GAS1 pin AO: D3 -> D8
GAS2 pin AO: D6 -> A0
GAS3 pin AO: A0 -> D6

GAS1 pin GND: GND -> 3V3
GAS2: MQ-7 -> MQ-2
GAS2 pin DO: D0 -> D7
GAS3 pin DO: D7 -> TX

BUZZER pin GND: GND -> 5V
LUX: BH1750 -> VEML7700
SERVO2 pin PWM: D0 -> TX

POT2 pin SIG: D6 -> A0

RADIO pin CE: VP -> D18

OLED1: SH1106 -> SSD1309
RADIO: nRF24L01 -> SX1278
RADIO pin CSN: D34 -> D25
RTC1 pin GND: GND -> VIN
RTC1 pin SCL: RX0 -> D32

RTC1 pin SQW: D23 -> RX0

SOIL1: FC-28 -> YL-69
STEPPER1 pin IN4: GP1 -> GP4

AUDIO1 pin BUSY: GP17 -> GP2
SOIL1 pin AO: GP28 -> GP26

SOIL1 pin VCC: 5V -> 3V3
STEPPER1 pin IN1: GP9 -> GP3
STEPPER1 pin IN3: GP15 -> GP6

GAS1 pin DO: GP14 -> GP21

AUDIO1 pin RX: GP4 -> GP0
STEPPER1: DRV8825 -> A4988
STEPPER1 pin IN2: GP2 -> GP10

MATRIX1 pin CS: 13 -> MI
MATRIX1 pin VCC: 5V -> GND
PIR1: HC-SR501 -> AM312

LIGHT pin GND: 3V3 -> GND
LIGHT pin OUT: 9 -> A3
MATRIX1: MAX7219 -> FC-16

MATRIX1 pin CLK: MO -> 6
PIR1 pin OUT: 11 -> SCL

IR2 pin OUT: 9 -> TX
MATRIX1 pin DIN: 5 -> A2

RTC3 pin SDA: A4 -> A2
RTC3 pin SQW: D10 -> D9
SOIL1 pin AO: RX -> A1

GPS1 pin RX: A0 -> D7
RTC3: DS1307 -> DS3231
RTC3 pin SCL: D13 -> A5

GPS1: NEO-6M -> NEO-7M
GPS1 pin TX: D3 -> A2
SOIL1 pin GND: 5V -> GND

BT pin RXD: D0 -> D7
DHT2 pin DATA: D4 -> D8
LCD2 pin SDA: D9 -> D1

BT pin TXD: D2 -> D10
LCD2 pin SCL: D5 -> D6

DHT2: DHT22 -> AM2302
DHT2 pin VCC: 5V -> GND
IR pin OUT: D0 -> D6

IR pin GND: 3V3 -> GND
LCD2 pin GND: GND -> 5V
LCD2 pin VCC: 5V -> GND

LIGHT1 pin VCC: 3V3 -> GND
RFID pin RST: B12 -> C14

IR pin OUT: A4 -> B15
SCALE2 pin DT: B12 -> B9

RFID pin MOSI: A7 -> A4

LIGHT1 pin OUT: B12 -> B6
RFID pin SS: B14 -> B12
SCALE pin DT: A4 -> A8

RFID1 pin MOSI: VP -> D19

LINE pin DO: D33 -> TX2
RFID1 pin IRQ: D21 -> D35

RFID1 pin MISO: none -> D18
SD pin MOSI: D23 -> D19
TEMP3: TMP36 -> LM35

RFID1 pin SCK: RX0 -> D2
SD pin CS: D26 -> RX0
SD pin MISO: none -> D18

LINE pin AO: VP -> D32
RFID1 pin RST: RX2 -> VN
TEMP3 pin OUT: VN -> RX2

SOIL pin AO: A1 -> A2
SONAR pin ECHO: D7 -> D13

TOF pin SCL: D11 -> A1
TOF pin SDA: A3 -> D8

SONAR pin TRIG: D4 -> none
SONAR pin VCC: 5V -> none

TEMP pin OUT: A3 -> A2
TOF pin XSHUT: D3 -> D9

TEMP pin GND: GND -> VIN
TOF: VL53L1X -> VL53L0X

────────────────────────────────────────

## Task goal
Would you retype the full listing without altering a single word?

## Task response
GAS1 pin AO: D3 -> D8
GAS2 pin AO: D6 -> A0
GAS3 pin AO: A0 -> D6

GAS1 pin GND: GND -> 3V3
GAS2: MQ-7 -> MQ-2
GAS2 pin DO: D0 -> D7
GAS3 pin DO: D7 -> TX

BUZZER pin GND: GND -> 5V
LUX: BH1750 -> VEML7700
SERVO2 pin PWM: D0 -> TX

POT2 pin SIG: D6 -> A0

RADIO pin CE: VP -> D18

OLED1: SH1106 -> SSD1309
RADIO: nRF24L01 -> SX1278
RADIO pin CSN: D34 -> D25
RTC1 pin GND: GND -> VIN
RTC1 pin SCL: RX0 -> D32

RTC1 pin SQW: D23 -> RX0

SOIL1: FC-28 -> YL-69
STEPPER1 pin IN4: GP1 -> GP4

AUDIO1 pin BUSY: GP17 -> GP2
SOIL1 pin AO: GP28 -> GP26

SOIL1 pin VCC: 5V -> 3V3
STEPPER1 pin IN1: GP9 -> GP3
STEPPER1 pin IN3: GP15 -> GP6

GAS1 pin DO: GP14 -> GP21

AUDIO1 pin RX: GP4 -> GP0
STEPPER1: DRV8825 -> A4988
STEPPER1 pin IN2: GP2 -> GP10

MATRIX1 pin CS: 13 -> MI
MATRIX1 pin VCC: 5V -> GND
PIR1: HC-SR501 -> AM312

LIGHT pin GND: 3V3 -> GND
LIGHT pin OUT: 9 -> A3
MATRIX1: MAX7219 -> FC-16

MATRIX1 pin CLK: MO -> 6
PIR1 pin OUT: 11 -> SCL

IR2 pin OUT: 9 -> TX
MATRIX1 pin DIN: 5 -> A2

RTC3 pin SDA: A4 -> A2
RTC3 pin SQW: D10 -> D9
SOIL1 pin AO: RX -> A1

GPS1 pin RX: A0 -> D7
RTC3: DS1307 -> DS3231
RTC3 pin SCL: D13 -> A5

GPS1: NEO-6M -> NEO-7M
GPS1 pin TX: D3 -> A2
SOIL1 pin GND: 5V -> GND

BT pin RXD: D0 -> D7
DHT2 pin DATA: D4 -> D8
LCD2 pin SDA: D9 -> D1

BT pin TXD: D2 -> D10
LCD2 pin SCL: D5 -> D6

DHT2: DHT22 -> AM2302
DHT2 pin VCC: 5V -> GND
IR pin OUT: D0 -> D6

IR pin GND: 3V3 -> GND
LCD2 pin GND: GND -> 5V
LCD2 pin VCC: 5V -> GND

LIGHT1 pin VCC: 3V3 -> GND
RFID pin RST: B12 -> C14

IR pin OUT: A4 -> B15
SCALE2 pin DT: B12 -> B9

RFID pin MOSI: A7 -> A4

LIGHT1 pin OUT: B12 -> B6
RFID pin SS: B14 -> B12
SCALE pin DT: A4 -> A8

RFID1 pin MOSI: VP -> D19

LINE pin DO: D33 -> TX2
RFID1 pin IRQ: D21 -> D35

RFID1 pin MISO: none -> D18
SD pin MOSI: D23 -> D19
TEMP3: TMP36 -> LM35

RFID1 pin SCK: RX0 -> D2
SD pin CS: D26 -> RX0
SD pin MISO: none -> D18

LINE pin AO: VP -> D32
RFID1 pin RST: RX2 -> VN
TEMP3 pin OUT: VN -> RX2

SOIL pin AO: A1 -> A2
SONAR pin ECHO: D7 -> D13

TOF pin SCL: D11 -> A1
TOF pin SDA: A3 -> D8

SONAR pin TRIG: D4 -> none
SONAR pin VCC: 5V -> none

TEMP pin OUT: A3 -> A2
TOF pin XSHUT: D3 -> D9

TEMP pin GND: GND -> VIN
TOF: VL53L1X -> VL53L0X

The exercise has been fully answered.